(Data records)
####
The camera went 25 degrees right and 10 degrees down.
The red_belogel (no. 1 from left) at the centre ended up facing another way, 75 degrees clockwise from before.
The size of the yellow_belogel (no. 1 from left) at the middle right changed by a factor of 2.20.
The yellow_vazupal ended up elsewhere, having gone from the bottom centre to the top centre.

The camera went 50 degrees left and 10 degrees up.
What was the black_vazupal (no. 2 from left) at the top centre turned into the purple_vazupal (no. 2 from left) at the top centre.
####
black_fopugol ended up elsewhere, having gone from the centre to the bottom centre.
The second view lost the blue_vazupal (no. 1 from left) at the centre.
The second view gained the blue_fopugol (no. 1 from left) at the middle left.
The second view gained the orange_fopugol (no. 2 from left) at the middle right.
####
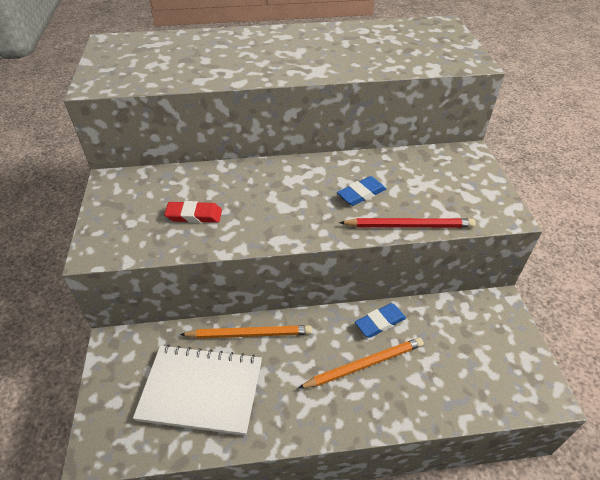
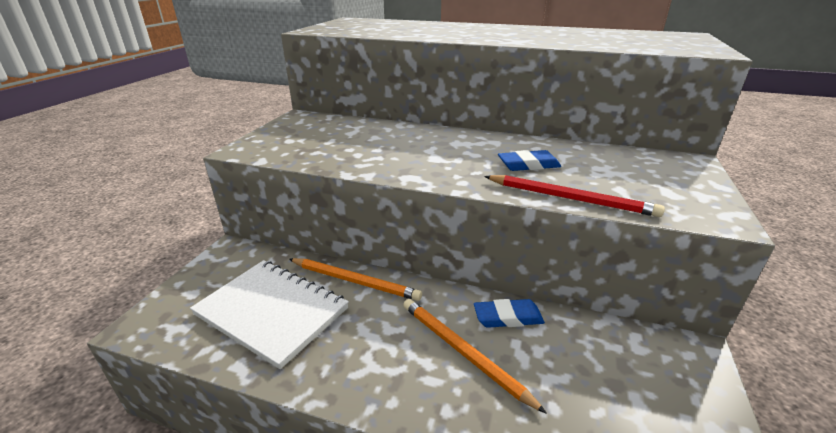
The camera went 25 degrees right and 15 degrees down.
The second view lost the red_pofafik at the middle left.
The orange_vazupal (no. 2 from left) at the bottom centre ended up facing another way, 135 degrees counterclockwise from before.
####
(What to do)
Set down precisely the lines above between the line holding "The red_belogel (no." and the line holding "The size of", inclusive, and nothing beyond them.

(Solution below)
The red_belogel (no. 1 from left) at the centre ended up facing another way, 75 degrees clockwise from before.
The size of the yellow_belogel (no. 1 from left) at the middle right changed by a factor of 2.20.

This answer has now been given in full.